RECORDS:
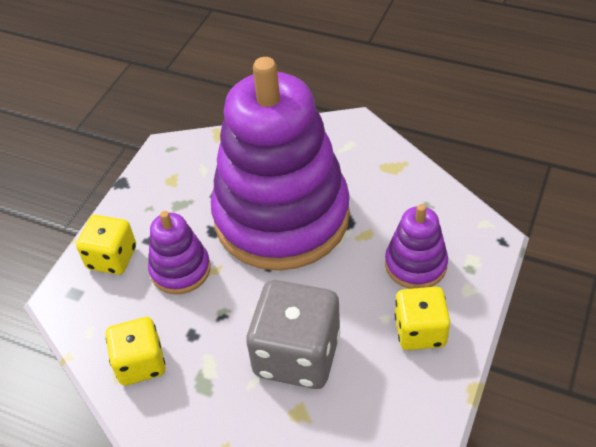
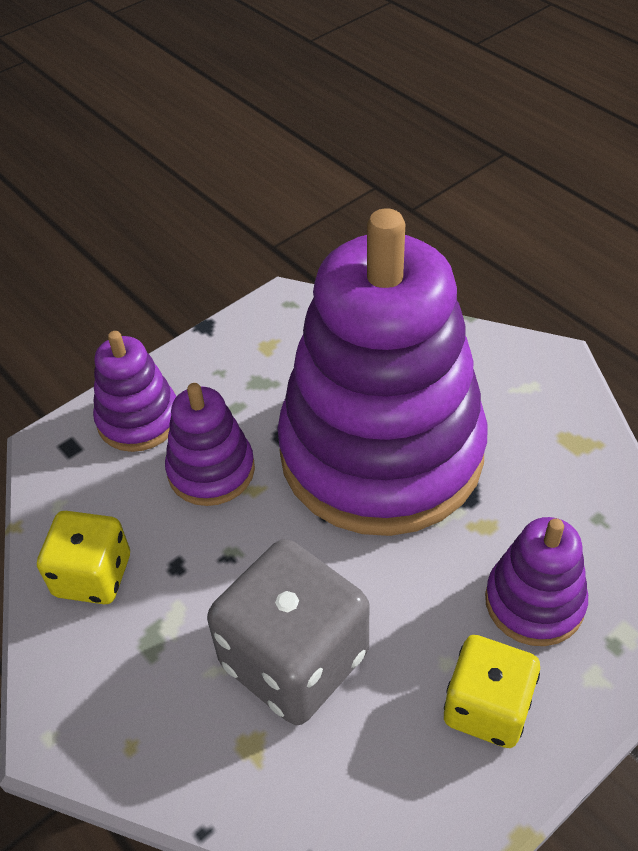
camera: 25 degrees right, 0 degrees up
(112, 258) = (138, 419): yellow dice -> purple stacking toy

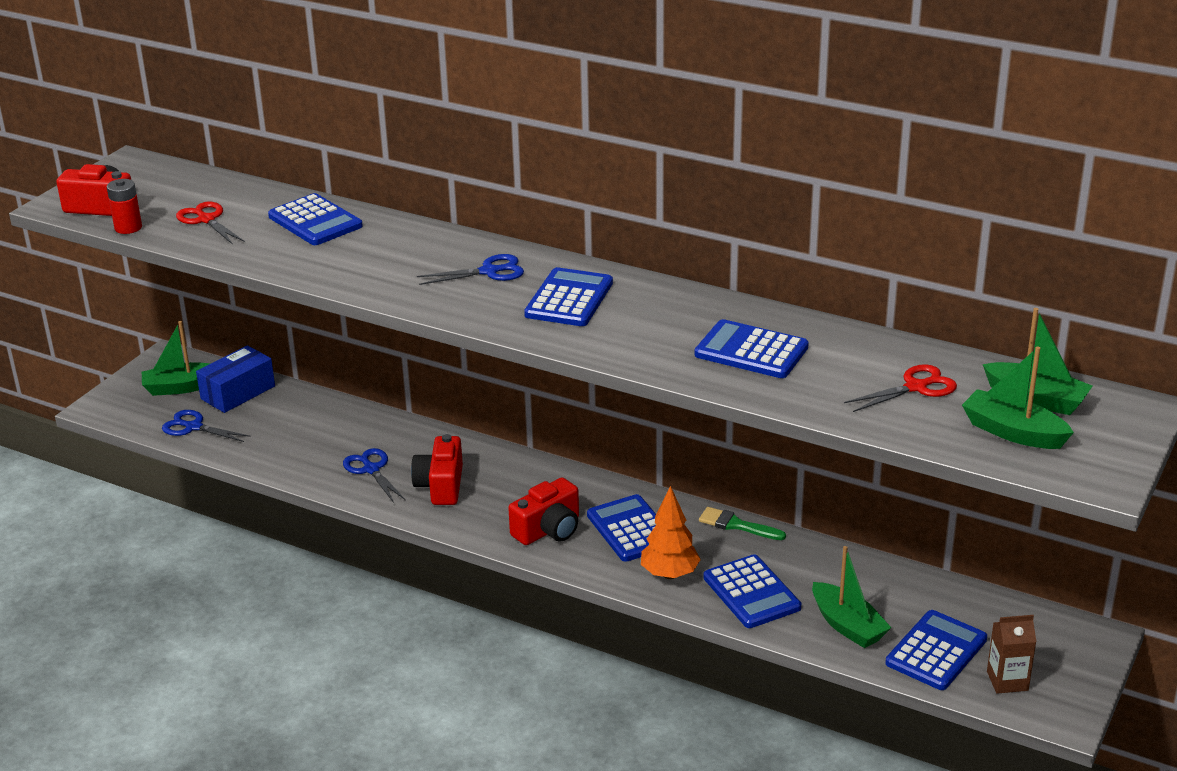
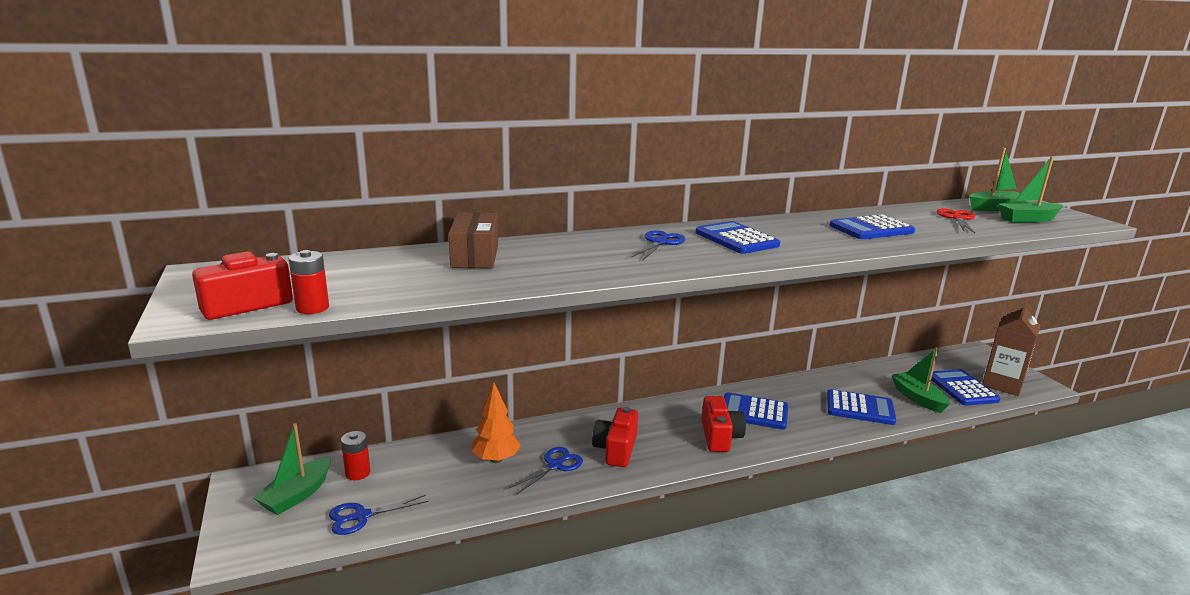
camera: 50 degrees left, 10 degrees down
(206, 220) = (379, 281): red scissors -> none
(238, 392) = (357, 473): blue box -> red battery
(315, 221) = (475, 256): blue calculator -> brown box
(371, 469) = (555, 465): blue scissors -> blue scissors turned 120 degrees clockwise
(441, 485) = (616, 449): red camera -> red camera turned 60 degrees clockwise
(669, 574) = (815, 422): orange tree -> orange tree (496, 459)
(737, 525) = (788, 383): green brush -> none
(847, 625) = (918, 398): green boat -> green boat turned 120 degrees counterclockwise
(1007, 681) = (1002, 384): brown carton -> brown carton, size x1.66

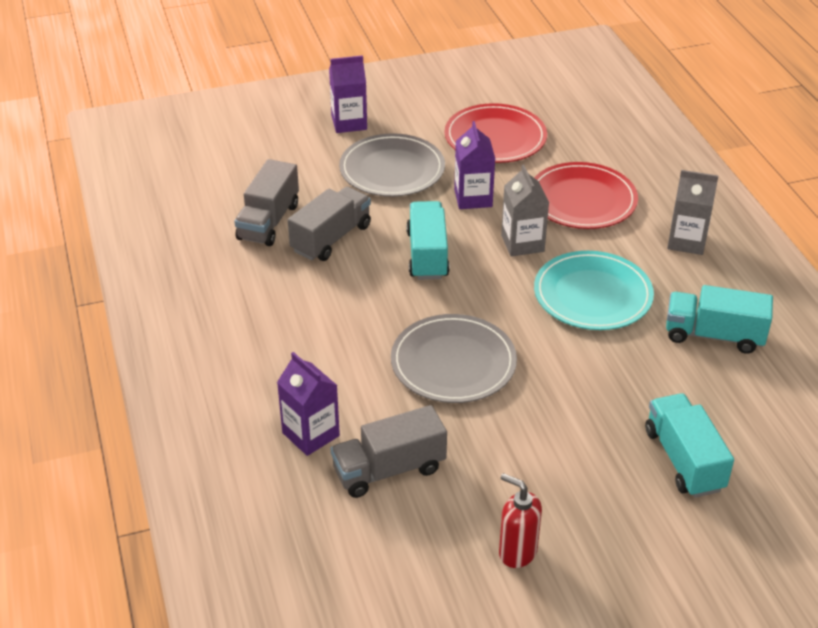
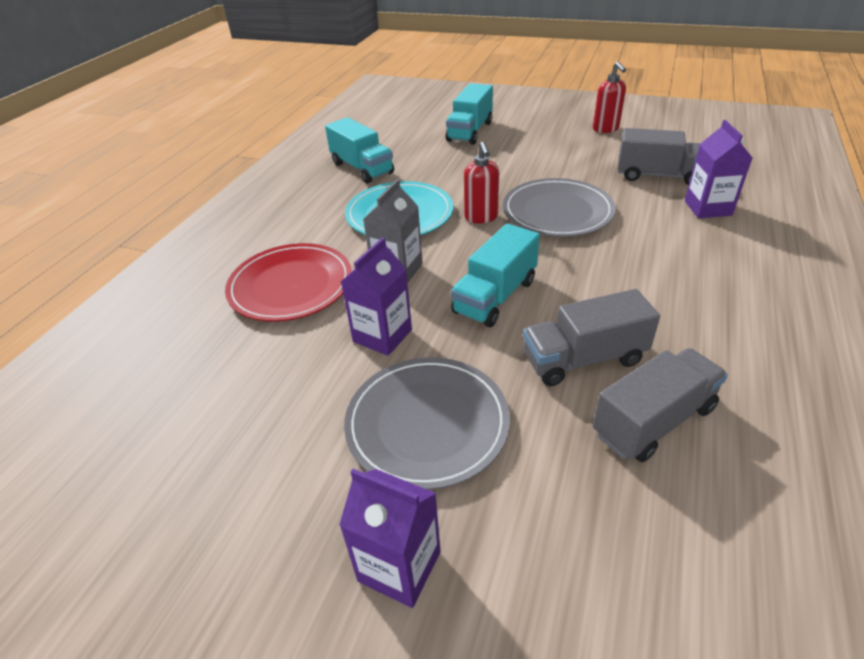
camera: 140 degrees left, 0 degrees up
(495, 138) = (253, 406): red plate -> none
(516, 324) = (481, 217): none -> red soap dispenser
(686, 241) = (276, 221): grey carton -> none

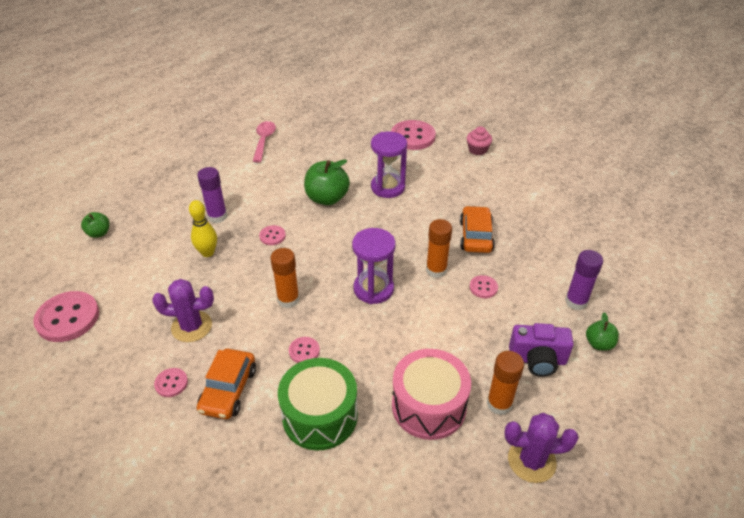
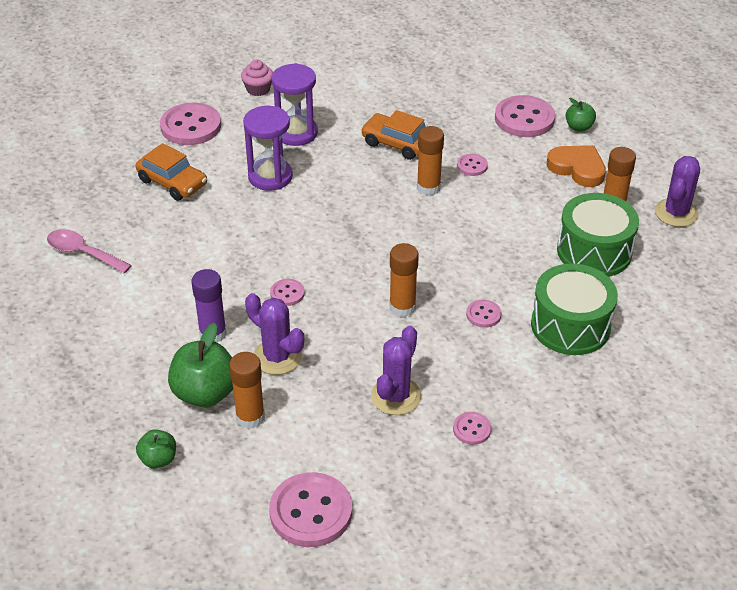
camera: 65 degrees left, 0 degrees up
(147, 260) = (250, 417): none -> orange glue stick
(207, 253) = (277, 357): yellow bowling pin -> purple cactus
(228, 390) = (505, 384): orange car -> orange car (172, 182)
(327, 198) = (252, 230): green apple -> green apple (205, 393)
(373, 289) = (427, 239): purple hourglass -> purple hourglass (296, 133)
(428, 406) = (594, 251): pink drum -> green drum
(537, 360) = (577, 168): purple camera -> orange heart
(576, 302) = (524, 119): purple glue stick -> pink button

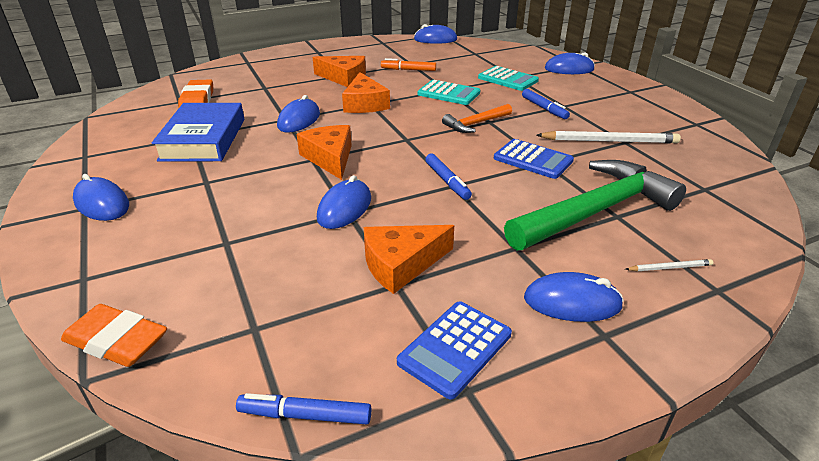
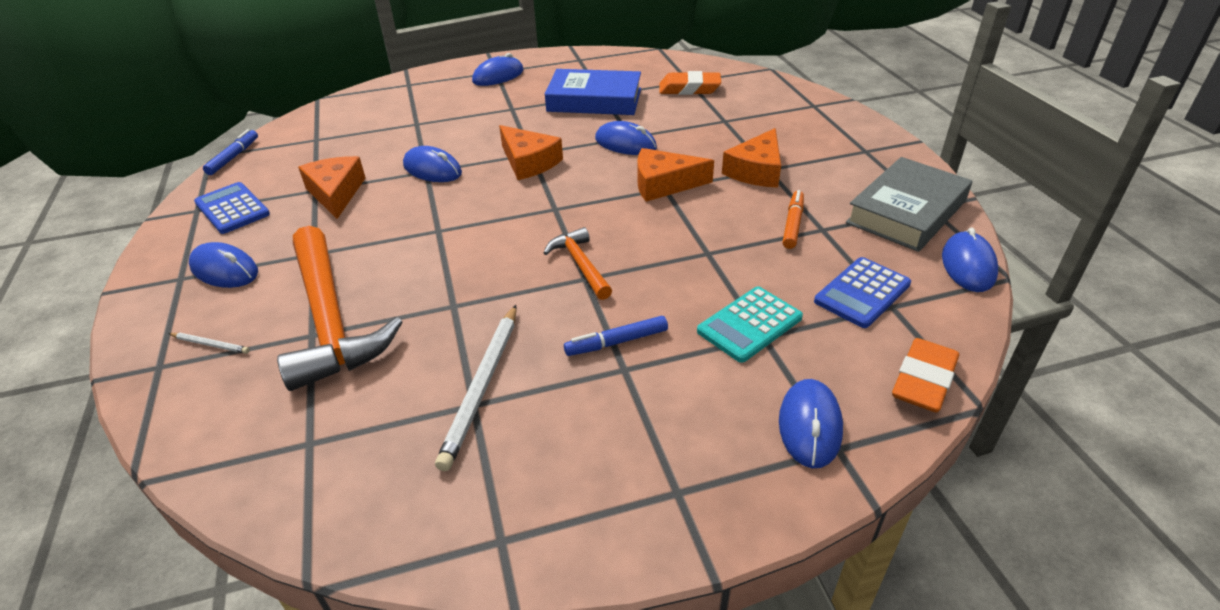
camera: 100 degrees right, 5 degrees up
(117, 341) = (340, 101): orange eraser -> orange eraser (923, 381)
(330, 158) = (529, 162): orange cheese -> orange cheese turned 60 degrees clockwise
(389, 47) = (906, 212): none -> grey book
(447, 181) = (447, 227): blue marker -> none
(448, 93) = (691, 253): turquoise calculator -> none
(533, 160) = (463, 296): blue calculator -> blue calculator (862, 293)
(572, 302) = (225, 270): blue mouse -> blue mouse turned 75 degrees counterclockwise
(595, 211) = (330, 320): green hammer -> orange hammer
(669, 267) = (211, 344): white pencil -> white pencil turned 75 degrees counterclockwise

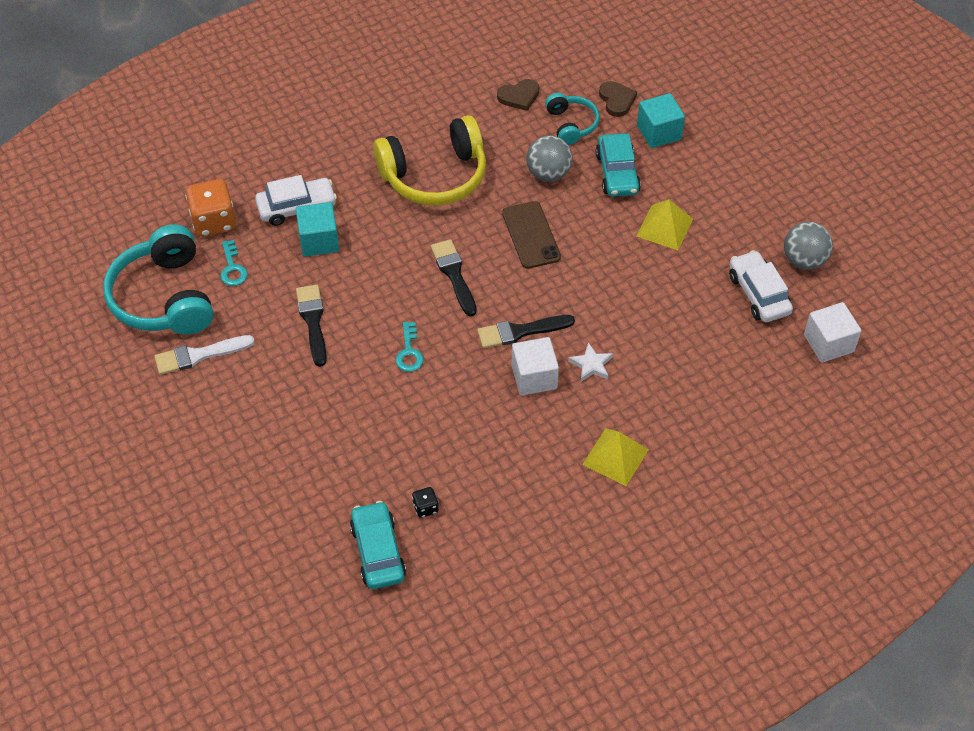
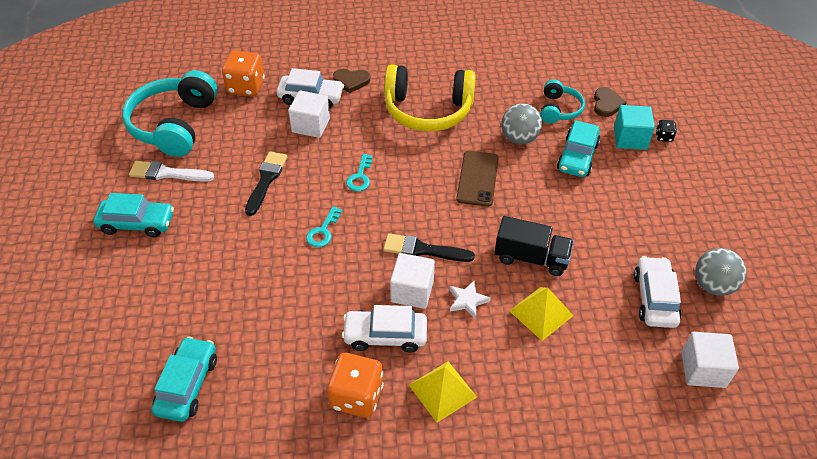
camera: 25 degrees right, 5 degrees down
(207, 421) = (137, 223): none -> turquoise car
(232, 268) = (236, 122): turquoise key -> turquoise key (360, 177)
(319, 241) = (311, 125): turquoise cube -> white cube
(425, 508) = (251, 364): black dice -> black dice (663, 137)
(454, 274) = (397, 186): black brush -> none
(519, 96) = (528, 77): brown heart -> brown heart (351, 81)
(534, 429) = (385, 336): none -> white car
(542, 494) = (356, 396): none -> orange dice
(627, 299) = (531, 258): none -> black truck
(664, 227) = (595, 212): yellow pyramid -> yellow pyramid (541, 313)

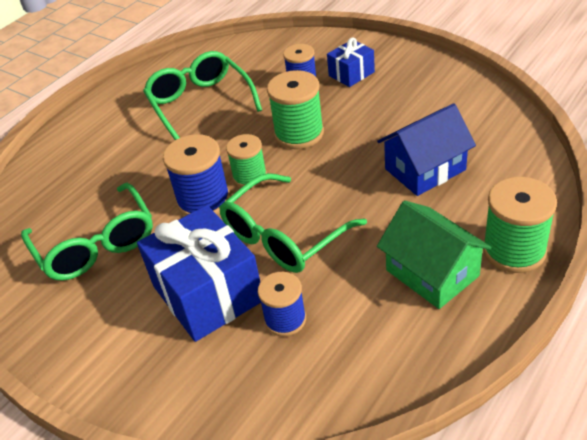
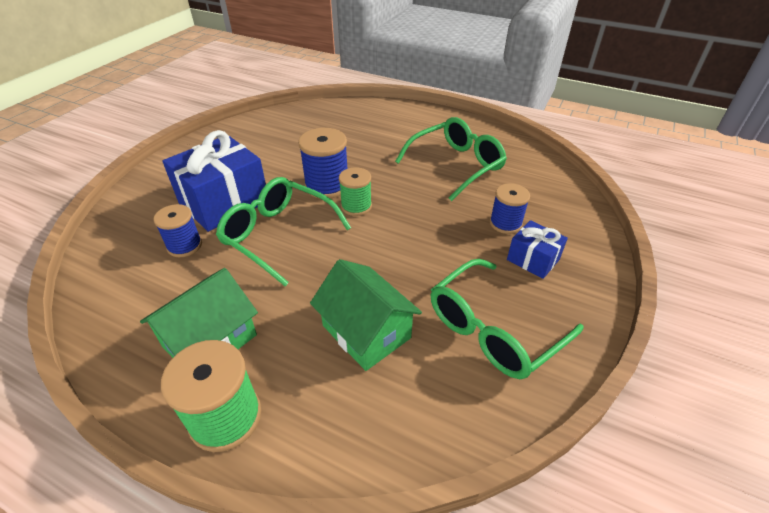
camera: 75 degrees right, 0 degrees up
(96, 245) = (284, 145): green glasses -> green glasses (493, 330)
(299, 134) = (419, 230): green spool -> none
(425, 169) = (366, 331): blue house -> green house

HOW TO COMPLETE THIS TASK:
Of the lines above, show those in which "black" appears.

PROBLEM SOLUTION:
(425, 508) = (251, 364): black dice -> black dice (663, 137)
(454, 274) = (397, 186): black brush -> none
(627, 299) = (531, 258): none -> black truck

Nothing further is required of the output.